(Stated goal) In the material below, output the lines from the line containing "30 m inside the frame." to the line containing "road 2 (track): [(0,473),(267,407)]", both included, as a JSON list of strings with one string per line and blank lines omitted.

___ Data

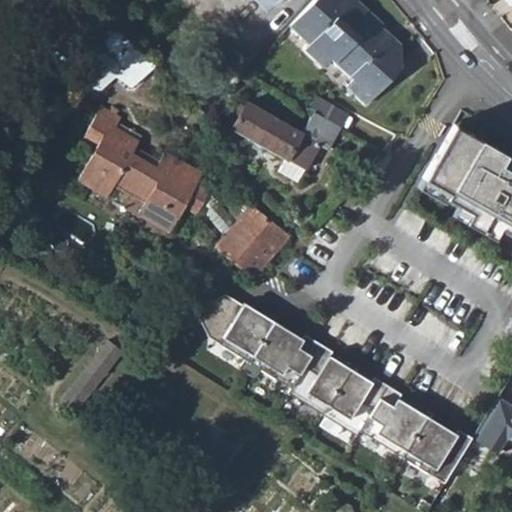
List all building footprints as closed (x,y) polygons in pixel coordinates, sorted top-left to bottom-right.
[(253,0),(262,10),(273,0),(253,0)] [(355,0),(311,0),(288,26),(307,44),(304,49),(323,67),(330,59),(350,78),(344,86),(364,105),(397,68),(397,46),(386,35),(383,38),(374,30),(377,27),(379,25),(355,1),(355,0)] [(94,32),(86,22),(45,58),(68,85),(99,90),(116,74),(134,85),(156,63),(108,18),(94,32)] [(374,30),(383,38),(386,35),(377,27),(374,30)] [(344,114),(316,98),(308,111),(311,112),(337,127),(344,114)] [(325,149),(337,127),(311,112),(299,133),(244,102),(230,127),(284,157),(303,168),(317,145),(325,149)] [(93,117),(112,127),(117,117),(98,106),(93,117)] [(112,127),(93,117),(83,134),(96,142),(77,178),(106,194),(113,183),(142,200),(136,211),(168,229),(182,206),(185,200),(197,207),(205,192),(194,184),(200,172),(160,152),(156,160),(152,167),(148,166),(150,163),(134,155),(134,157),(129,155),(129,153),(133,147),(136,140),(112,127)] [(511,151),(453,117),(436,147),(439,149),(443,144),(439,142),(451,123),(511,159),(511,151)] [(497,224),(511,232),(511,159),(451,123),(439,142),(443,144),(439,149),(436,147),(421,175),(445,189),(443,194),(468,209),(462,219),(490,236),(496,226),(497,224)] [(148,166),(152,167),(156,160),(133,147),(129,153),(129,155),(134,157),(134,155),(150,163),(148,166)] [(277,170),(296,181),(303,168),(284,157),(277,170)] [(450,212),(462,219),(468,209),(443,194),(445,189),(421,175),(415,184),(441,199),(442,197),(455,205),(450,212)] [(197,207),(222,236),(234,222),(205,192),(197,207)] [(182,206),(194,214),(197,207),(185,200),(182,206)] [(222,236),(213,248),(249,278),(283,238),(286,235),(248,205),(234,222),(222,236)] [(511,232),(497,224),(496,226),(511,235),(511,232)] [(368,380),(365,385),(356,379),(360,374),(335,359),(332,364),(323,359),(326,354),(329,350),(302,333),(299,337),(297,341),(285,333),(287,329),(253,309),(251,312),(239,305),(240,303),(239,302),(221,292),(219,294),(191,309),(205,335),(287,386),(284,392),(353,435),(357,429),(442,482),(469,439),(470,437),(456,428),(454,433),(451,436),(439,429),(442,425),(407,404),(405,408),(393,401),(398,392),(371,376),(368,380)] [(251,312),(253,309),(240,301),(239,302),(240,303),(239,305),(251,312)] [(297,341),(299,337),(287,329),(285,333),(297,341)] [(105,340),(57,404),(69,414),(118,350),(105,340)] [(332,364),(335,359),(326,354),(323,359),(332,364)] [(365,385),(368,380),(360,374),(356,379),(365,385)] [(157,387),(155,392),(169,400),(172,396),(157,387)] [(405,408),(407,404),(396,397),(393,401),(405,408)] [(470,437),(469,439),(493,454),(503,438),(511,443),(511,407),(495,397),(470,437)] [(451,436),(454,433),(442,425),(439,429),(451,436)] [(237,445),(212,427),(188,459),(213,477),(237,445)]
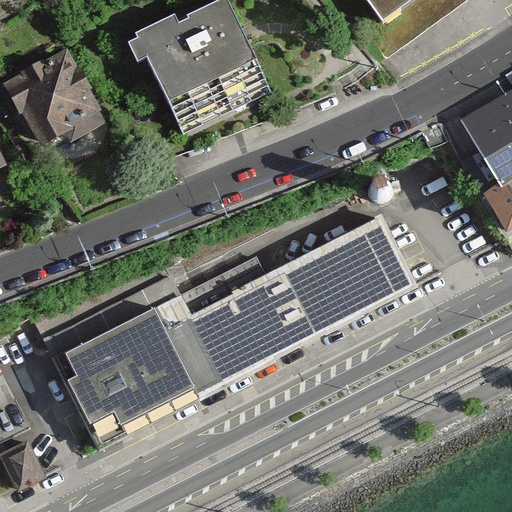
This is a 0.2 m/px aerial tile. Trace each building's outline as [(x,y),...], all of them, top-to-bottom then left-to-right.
[(359,0),(380,29),(421,0),(359,0)] [(178,136),(269,95),(236,23),(183,47),(179,38),(134,58),(139,69),(146,66),(178,136)] [(56,156),(105,130),(65,55),(0,88),(0,90),(35,158),(53,148),(56,156)] [(494,192),(511,181),(511,94),(459,126),(494,192)] [(503,248),(511,241),(511,181),(494,192),(475,204),(503,248)] [(385,199),(389,193),(388,186),(381,182),(374,184),(370,190),(372,197),(378,201),(385,199)] [(99,457),(418,294),(380,221),(267,278),(256,258),(182,296),(172,278),(41,345),(99,457)] [(27,447),(3,459),(20,492),(44,480),(27,447)]
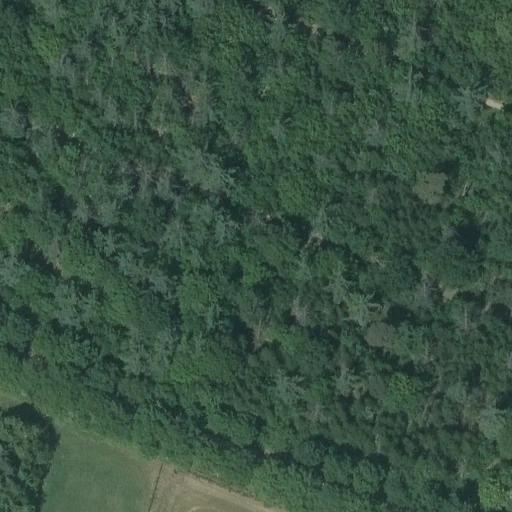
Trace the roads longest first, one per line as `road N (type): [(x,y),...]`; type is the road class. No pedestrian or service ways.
road 1 (track): [(0,334),(436,511)]
road 2 (track): [(511,101),(254,0)]
road 3 (track): [(268,511),(179,485),(169,511)]
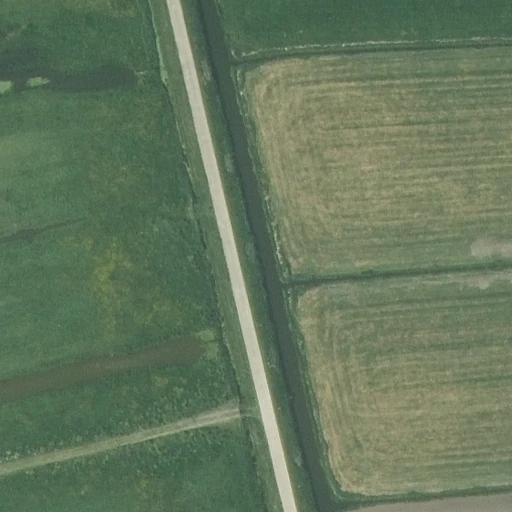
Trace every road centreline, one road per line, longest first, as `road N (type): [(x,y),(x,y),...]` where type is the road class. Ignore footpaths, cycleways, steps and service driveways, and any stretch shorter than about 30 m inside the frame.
road 1 (unclassified): [(291,511),(174,0)]
road 2 (track): [(0,473),(267,407)]
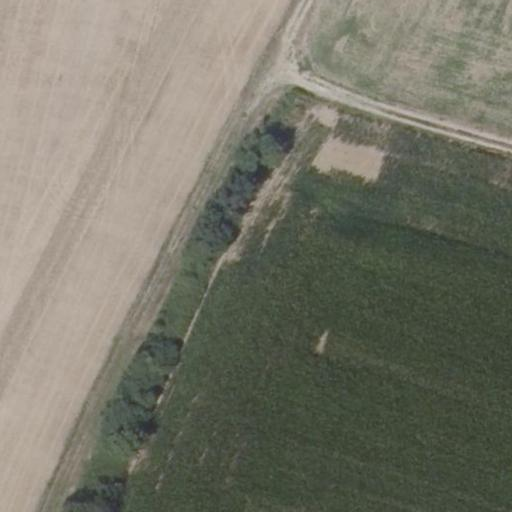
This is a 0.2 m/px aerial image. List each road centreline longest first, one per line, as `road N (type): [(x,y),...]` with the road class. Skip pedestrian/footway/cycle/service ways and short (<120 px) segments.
road 1 (track): [(59,511),(122,358),(312,0)]
road 2 (track): [(511,140),(324,93),(280,66)]
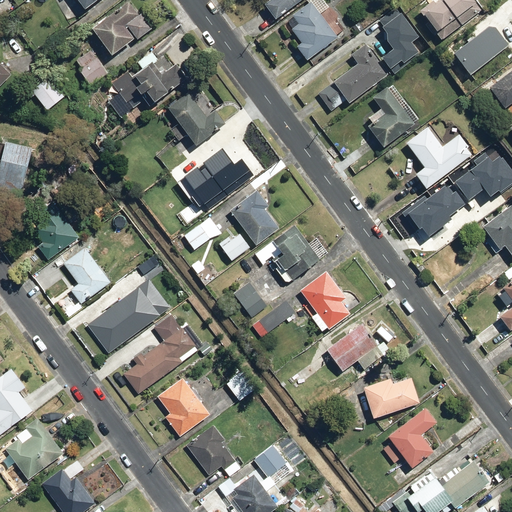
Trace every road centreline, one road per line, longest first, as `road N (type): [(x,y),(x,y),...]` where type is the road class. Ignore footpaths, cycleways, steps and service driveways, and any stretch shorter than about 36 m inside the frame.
road 1 (residential): [(195,0),(511,427)]
road 2 (residential): [(177,511),(0,278)]
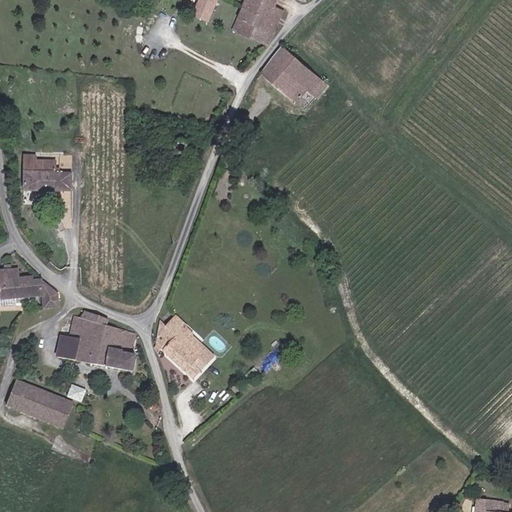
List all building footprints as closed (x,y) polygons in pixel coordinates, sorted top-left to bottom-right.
[(245,0),(242,8),(255,14),(261,0),(245,0)] [(266,19),(271,9),(275,0),(261,0),(255,14),(266,19)] [(263,30),(258,43),(268,48),(283,14),(271,9),(266,19),(255,14),(242,8),(237,19),(263,30)] [(231,32),(258,43),(263,30),(237,19),(231,32)] [(281,48),(260,76),(298,106),(309,93),(320,101),(329,86),(281,48)] [(24,193),(71,190),(71,171),(59,170),(59,167),(54,166),(54,159),(41,158),(41,148),(23,148),(24,193)] [(53,311),(53,298),(37,280),(28,281),(28,277),(13,279),(13,272),(0,272),(0,302),(36,300),(36,311),(53,311)] [(158,335),(160,354),(166,350),(198,383),(207,375),(197,364),(204,349),(188,327),(189,325),(182,317),(169,323),(162,314),(162,315),(158,335)] [(107,329),(108,326),(83,317),(81,324),(75,323),(71,339),(62,337),(58,352),(131,372),(136,355),(130,353),(134,339),(121,333),(107,329)] [(72,400),(17,375),(6,399),(61,424),(72,400)] [(73,384),(69,396),(84,401),(87,388),(73,384)] [(511,511),(511,499),(493,497),(490,511),(511,511)]
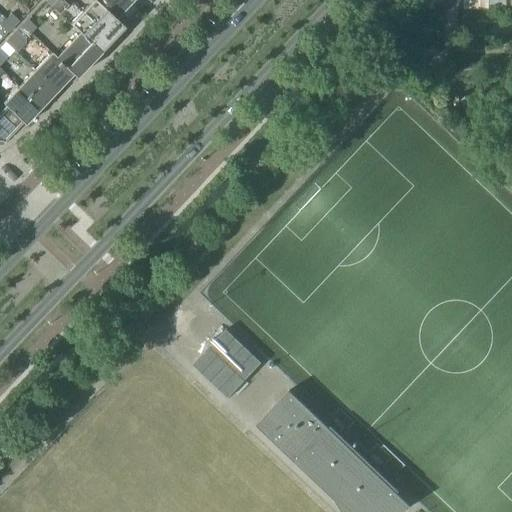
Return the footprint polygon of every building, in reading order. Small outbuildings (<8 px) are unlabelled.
[(94,0),(92,0),(100,7),(77,33),(55,57),(76,77),(86,66),(87,67),(87,66),(88,67),(92,65),(93,65),(93,64),(95,59),(94,59),(95,58),(94,58),(99,53),(104,47),(105,48),(105,47),(106,48),(110,46),(111,46),(111,45),(113,41),(112,40),(113,39),(112,39),(122,29),(123,29),(123,28),(123,27),(123,26),(122,26),(116,21),(94,0)] [(94,0),(116,21),(121,14),(120,13),(130,2),(127,0),(94,0)] [(5,20),(13,28),(19,21),(10,14),(5,20)] [(27,19),(22,26),(30,34),(36,28),(27,19)] [(13,28),(5,20),(0,24),(0,27),(7,34),(13,28)] [(30,34),(22,26),(16,31),(24,39),(30,34)] [(6,42),(16,53),(24,43),(24,39),(16,31),(6,42)] [(50,53),(34,69),(57,90),(67,80),(72,82),(76,78),(76,77),(55,57),(50,53)] [(34,69),(17,87),(42,109),(47,102),(46,102),(47,102),(46,101),(57,90),(34,69)] [(0,111),(0,141),(1,141),(2,143),(5,143),(5,141),(21,123),(23,123),(24,125),(35,114),(36,114),(42,109),(17,87),(8,97),(1,104),(4,107),(0,111)] [(204,352),(192,365),(224,396),(228,400),(262,364),(236,339),(226,329),(204,352)] [(257,426),(335,500),(343,511),(403,511),(413,507),(289,390),(257,426)]
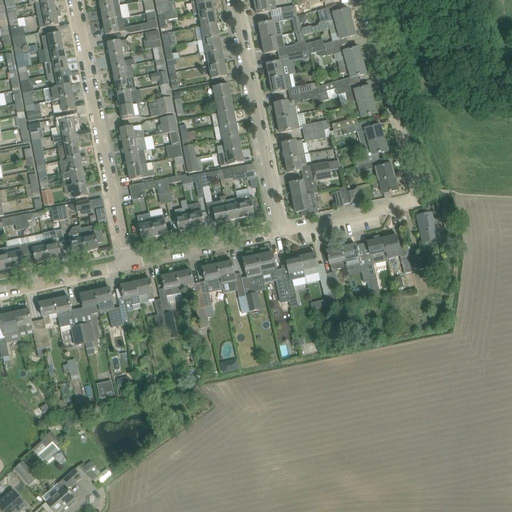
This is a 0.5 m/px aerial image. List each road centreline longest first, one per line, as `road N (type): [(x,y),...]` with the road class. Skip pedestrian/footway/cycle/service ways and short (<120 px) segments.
road 1 (residential): [(283,232),(416,199),(365,0)]
road 2 (residential): [(128,265),(74,0)]
road 3 (residential): [(283,232),(234,0)]
road 4 (residential): [(128,265),(283,232)]
road 5 (residential): [(0,292),(128,265)]
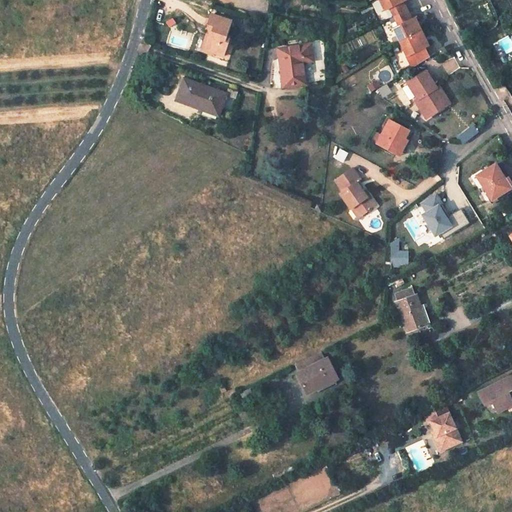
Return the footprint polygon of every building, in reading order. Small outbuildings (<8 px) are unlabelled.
[(381,0),(386,9),(391,6),(396,15),(405,11),(400,2),(404,0),(381,0)] [(408,10),(404,0),(400,2),(405,11),(406,11),(408,10)] [(405,11),(409,20),(413,19),(408,10),(406,11),(405,11)] [(407,38),(416,34),(418,33),(420,33),(423,31),(419,22),(416,17),(413,19),(409,20),(405,11),(396,15),(400,24),(395,27),(402,41),(407,38)] [(206,49),(225,55),(231,36),(228,35),(233,20),(212,13),(207,30),(212,31),(206,49)] [(212,31),(207,30),(201,47),(206,49),(212,31)] [(416,34),(407,38),(402,41),(409,54),(414,52),(419,62),(428,57),(423,47),(426,45),(429,44),(427,39),(423,31),(420,33),(418,33),(416,34)] [(313,60),(311,43),(279,48),(284,86),(306,83),(303,61),(313,60)] [(423,47),(428,57),(431,55),(426,45),(423,47)] [(409,81),(419,97),(416,99),(428,117),(445,105),(435,89),(438,87),(427,70),(409,81)] [(227,93),(185,77),(177,100),(203,109),(204,106),(220,111),(227,93)] [(451,101),(440,85),(438,87),(435,89),(445,105),(451,101)] [(204,106),(203,109),(219,115),(220,111),(204,106)] [(395,153),(403,138),(405,139),(410,130),(391,120),(378,143),(395,153)] [(462,144),(476,132),(471,126),(457,138),(462,144)] [(401,156),(408,141),(405,139),(403,138),(395,153),(401,156)] [(505,178),(495,163),(477,175),(492,199),(510,187),(505,178)] [(366,198),(357,184),(360,182),(361,180),(354,169),(336,181),(343,192),(340,194),(350,210),(352,209),(356,207),(362,216),(376,207),(369,196),(366,198)] [(510,187),(492,199),(490,200),(492,204),(511,191),(511,180),(509,176),(505,178),(510,187)] [(357,184),(366,198),(369,196),(360,182),(357,184)] [(417,212),(430,236),(448,226),(436,204),(440,201),(435,192),(417,202),(421,210),(417,212)] [(352,209),(358,219),(362,217),(362,216),(356,207),(352,209)] [(414,218),(406,222),(413,238),(421,234),(414,218)] [(399,265),(409,262),(408,248),(399,249),(398,237),(391,242),(391,268),(399,265)] [(424,325),(418,307),(420,306),(416,294),(396,301),(406,331),(424,325)] [(319,350),(295,363),(299,371),(324,359),(319,350)] [(335,374),(327,357),(324,359),(299,371),(297,372),(307,393),(323,385),(321,382),(335,374)] [(321,382),(323,385),(337,378),(335,374),(321,382)] [(511,376),(511,375),(479,391),(485,404),(492,400),(497,410),(511,403),(511,398),(508,390),(511,387),(511,376)] [(244,399),(253,395),(250,388),(240,392),(244,399)] [(427,422),(429,421),(433,430),(440,445),(459,436),(445,405),(423,415),(427,422)] [(439,451),(461,441),(459,436),(440,445),(433,430),(431,431),(439,451)]
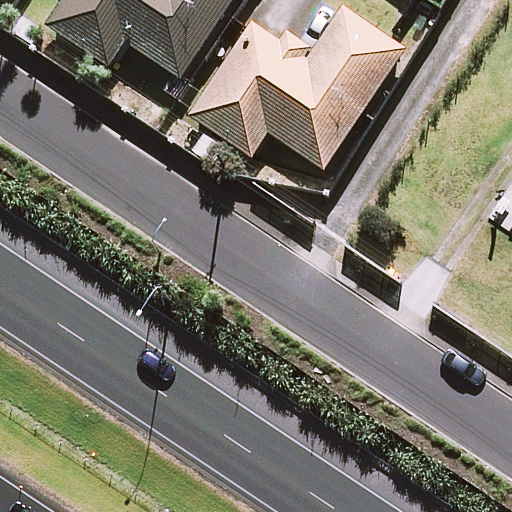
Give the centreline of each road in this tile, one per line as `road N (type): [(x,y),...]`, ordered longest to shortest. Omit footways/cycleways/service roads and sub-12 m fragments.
road 1 (residential): [(511,443),(0,100)]
road 2 (motorway): [(0,265),(372,511)]
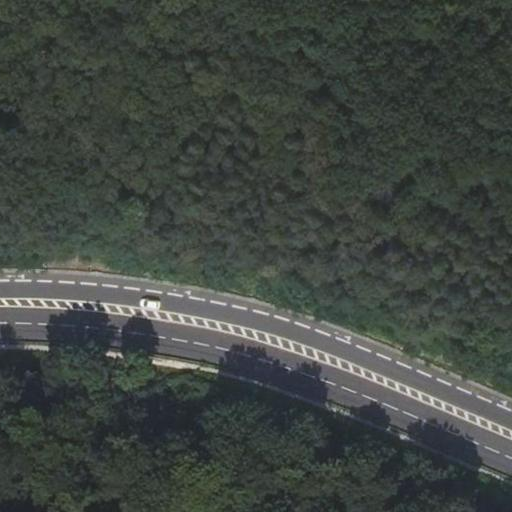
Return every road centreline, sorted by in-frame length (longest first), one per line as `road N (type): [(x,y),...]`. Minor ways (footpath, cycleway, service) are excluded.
road 1 (secondary): [(0,322),(173,338),(342,390),(511,461)]
road 2 (secondary): [(511,423),(278,326),(174,303),(0,290)]
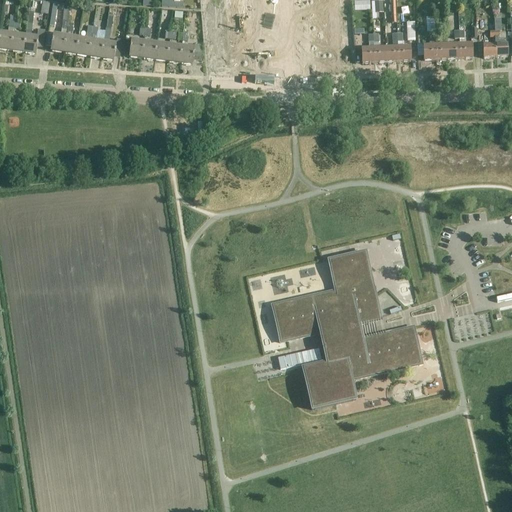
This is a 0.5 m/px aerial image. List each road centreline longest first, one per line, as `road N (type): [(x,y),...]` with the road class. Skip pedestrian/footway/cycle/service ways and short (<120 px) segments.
road 1 (residential): [(0,88),(205,101),(291,95)]
road 2 (residential): [(291,95),(324,102),(511,93)]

______

(Final result)
[
  "Trace every road centreline, one road per line, longest first, as `road N (type): [(x,y),(x,y),...]` where type is the road class. Ignore footpaths, cycleways, steps and service driveways, and any stretch shorter than about 30 m inside the frame.",
  "road 1 (unclassified): [(291,511),(174,0)]",
  "road 2 (track): [(0,473),(267,407)]"
]